--- Data supplied ---
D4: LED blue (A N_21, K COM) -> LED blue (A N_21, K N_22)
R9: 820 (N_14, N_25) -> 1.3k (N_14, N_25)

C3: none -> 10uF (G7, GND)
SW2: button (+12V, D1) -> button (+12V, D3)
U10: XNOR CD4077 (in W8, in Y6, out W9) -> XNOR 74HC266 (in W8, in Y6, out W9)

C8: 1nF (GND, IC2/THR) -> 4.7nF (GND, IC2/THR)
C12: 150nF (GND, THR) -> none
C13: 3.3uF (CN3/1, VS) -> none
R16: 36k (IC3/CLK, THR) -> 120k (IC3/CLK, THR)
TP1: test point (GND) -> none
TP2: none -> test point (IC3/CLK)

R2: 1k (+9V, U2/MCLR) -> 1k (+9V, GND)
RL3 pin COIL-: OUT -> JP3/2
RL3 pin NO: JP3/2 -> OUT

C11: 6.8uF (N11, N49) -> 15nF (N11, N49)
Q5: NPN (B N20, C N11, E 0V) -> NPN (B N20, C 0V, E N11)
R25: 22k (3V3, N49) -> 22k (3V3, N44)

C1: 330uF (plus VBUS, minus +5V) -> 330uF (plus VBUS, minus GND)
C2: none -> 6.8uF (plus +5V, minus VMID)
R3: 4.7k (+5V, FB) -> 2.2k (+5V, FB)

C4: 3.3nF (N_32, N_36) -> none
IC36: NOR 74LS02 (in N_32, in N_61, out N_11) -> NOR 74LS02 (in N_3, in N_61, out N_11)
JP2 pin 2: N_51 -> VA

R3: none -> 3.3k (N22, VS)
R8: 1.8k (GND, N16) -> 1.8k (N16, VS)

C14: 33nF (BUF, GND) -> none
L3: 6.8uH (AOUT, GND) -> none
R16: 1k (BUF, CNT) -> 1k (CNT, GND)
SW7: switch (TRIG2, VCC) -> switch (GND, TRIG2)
---
▸ The task:
Output exactly the leading lines of the data, up to and including the line marked by "C13: 3.3uF (CN3/1, VS) -> none".

▸ Solution:
D4: LED blue (A N_21, K COM) -> LED blue (A N_21, K N_22)
R9: 820 (N_14, N_25) -> 1.3k (N_14, N_25)

C3: none -> 10uF (G7, GND)
SW2: button (+12V, D1) -> button (+12V, D3)
U10: XNOR CD4077 (in W8, in Y6, out W9) -> XNOR 74HC266 (in W8, in Y6, out W9)

C8: 1nF (GND, IC2/THR) -> 4.7nF (GND, IC2/THR)
C12: 150nF (GND, THR) -> none
C13: 3.3uF (CN3/1, VS) -> none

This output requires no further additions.